### TASK DETAILS
Would you please retype, exactly, the lines of the listing below between the line with "none -> pink brick A6:A8 level 1" and the line with "green brick D7", inclusive?

▼

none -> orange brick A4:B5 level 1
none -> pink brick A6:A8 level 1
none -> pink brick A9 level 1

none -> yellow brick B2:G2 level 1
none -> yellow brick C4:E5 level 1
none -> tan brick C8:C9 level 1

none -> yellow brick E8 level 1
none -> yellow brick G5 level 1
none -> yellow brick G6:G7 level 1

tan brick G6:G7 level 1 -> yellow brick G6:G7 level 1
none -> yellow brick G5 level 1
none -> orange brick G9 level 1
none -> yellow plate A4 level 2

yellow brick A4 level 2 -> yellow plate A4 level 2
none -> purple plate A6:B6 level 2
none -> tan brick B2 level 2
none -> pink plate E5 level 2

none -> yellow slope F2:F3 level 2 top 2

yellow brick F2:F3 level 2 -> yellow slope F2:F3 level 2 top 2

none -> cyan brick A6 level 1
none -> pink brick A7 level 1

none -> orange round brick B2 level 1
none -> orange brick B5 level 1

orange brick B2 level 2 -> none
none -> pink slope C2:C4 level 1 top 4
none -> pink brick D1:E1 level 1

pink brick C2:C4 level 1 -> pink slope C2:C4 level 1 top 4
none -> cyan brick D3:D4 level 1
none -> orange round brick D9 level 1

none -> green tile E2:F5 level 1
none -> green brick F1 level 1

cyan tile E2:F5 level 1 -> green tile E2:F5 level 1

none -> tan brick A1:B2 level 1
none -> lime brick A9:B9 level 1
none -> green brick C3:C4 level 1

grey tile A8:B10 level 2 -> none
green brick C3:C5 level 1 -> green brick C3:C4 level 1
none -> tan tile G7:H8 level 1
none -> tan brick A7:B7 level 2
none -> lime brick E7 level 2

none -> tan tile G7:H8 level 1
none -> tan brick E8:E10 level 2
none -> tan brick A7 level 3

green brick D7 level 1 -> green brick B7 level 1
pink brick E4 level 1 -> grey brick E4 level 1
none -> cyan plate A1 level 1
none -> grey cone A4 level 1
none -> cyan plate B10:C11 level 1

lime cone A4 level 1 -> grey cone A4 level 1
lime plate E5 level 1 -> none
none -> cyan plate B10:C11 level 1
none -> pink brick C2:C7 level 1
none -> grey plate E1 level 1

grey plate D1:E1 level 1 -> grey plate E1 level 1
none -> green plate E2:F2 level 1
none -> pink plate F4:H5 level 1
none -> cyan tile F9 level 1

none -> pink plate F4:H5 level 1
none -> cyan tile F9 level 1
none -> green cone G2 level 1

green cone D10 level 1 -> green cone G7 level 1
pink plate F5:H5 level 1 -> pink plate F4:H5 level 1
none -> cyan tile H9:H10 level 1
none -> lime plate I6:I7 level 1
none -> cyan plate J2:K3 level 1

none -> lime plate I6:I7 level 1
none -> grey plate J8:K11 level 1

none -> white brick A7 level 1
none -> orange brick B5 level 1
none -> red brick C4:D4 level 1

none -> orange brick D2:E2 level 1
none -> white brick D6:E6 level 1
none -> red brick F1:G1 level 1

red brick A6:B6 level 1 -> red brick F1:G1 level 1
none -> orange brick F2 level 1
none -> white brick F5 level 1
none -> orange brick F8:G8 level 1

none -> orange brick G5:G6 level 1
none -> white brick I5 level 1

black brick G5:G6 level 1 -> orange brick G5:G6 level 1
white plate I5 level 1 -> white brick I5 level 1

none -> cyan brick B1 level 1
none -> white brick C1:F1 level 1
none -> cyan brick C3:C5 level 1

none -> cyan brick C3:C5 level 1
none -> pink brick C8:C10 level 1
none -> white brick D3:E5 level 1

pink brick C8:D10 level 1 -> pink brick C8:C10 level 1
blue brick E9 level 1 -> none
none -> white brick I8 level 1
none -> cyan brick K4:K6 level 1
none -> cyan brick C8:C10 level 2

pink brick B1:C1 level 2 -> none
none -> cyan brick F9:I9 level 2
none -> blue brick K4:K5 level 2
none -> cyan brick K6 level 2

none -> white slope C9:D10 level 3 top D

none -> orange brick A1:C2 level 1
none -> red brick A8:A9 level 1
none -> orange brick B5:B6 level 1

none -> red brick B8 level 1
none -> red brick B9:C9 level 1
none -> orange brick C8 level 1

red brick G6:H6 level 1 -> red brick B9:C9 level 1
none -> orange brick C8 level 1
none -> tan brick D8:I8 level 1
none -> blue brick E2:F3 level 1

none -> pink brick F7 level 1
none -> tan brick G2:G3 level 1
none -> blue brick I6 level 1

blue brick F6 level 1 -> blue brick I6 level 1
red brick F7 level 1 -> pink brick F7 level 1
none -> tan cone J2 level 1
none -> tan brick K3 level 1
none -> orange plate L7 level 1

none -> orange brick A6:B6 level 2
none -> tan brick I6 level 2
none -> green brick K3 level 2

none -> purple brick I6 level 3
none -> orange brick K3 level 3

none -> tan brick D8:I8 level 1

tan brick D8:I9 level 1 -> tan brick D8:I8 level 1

▲

### RESPONSE AREA
none -> pink brick A6:A8 level 1
none -> pink brick A9 level 1

none -> yellow brick B2:G2 level 1
none -> yellow brick C4:E5 level 1
none -> tan brick C8:C9 level 1

none -> yellow brick E8 level 1
none -> yellow brick G5 level 1
none -> yellow brick G6:G7 level 1

tan brick G6:G7 level 1 -> yellow brick G6:G7 level 1
none -> yellow brick G5 level 1
none -> orange brick G9 level 1
none -> yellow plate A4 level 2

yellow brick A4 level 2 -> yellow plate A4 level 2
none -> purple plate A6:B6 level 2
none -> tan brick B2 level 2
none -> pink plate E5 level 2

none -> yellow slope F2:F3 level 2 top 2

yellow brick F2:F3 level 2 -> yellow slope F2:F3 level 2 top 2

none -> cyan brick A6 level 1
none -> pink brick A7 level 1

none -> orange round brick B2 level 1
none -> orange brick B5 level 1

orange brick B2 level 2 -> none
none -> pink slope C2:C4 level 1 top 4
none -> pink brick D1:E1 level 1

pink brick C2:C4 level 1 -> pink slope C2:C4 level 1 top 4
none -> cyan brick D3:D4 level 1
none -> orange round brick D9 level 1

none -> green tile E2:F5 level 1
none -> green brick F1 level 1

cyan tile E2:F5 level 1 -> green tile E2:F5 level 1

none -> tan brick A1:B2 level 1
none -> lime brick A9:B9 level 1
none -> green brick C3:C4 level 1

grey tile A8:B10 level 2 -> none
green brick C3:C5 level 1 -> green brick C3:C4 level 1
none -> tan tile G7:H8 level 1
none -> tan brick A7:B7 level 2
none -> lime brick E7 level 2

none -> tan tile G7:H8 level 1
none -> tan brick E8:E10 level 2
none -> tan brick A7 level 3

green brick D7 level 1 -> green brick B7 level 1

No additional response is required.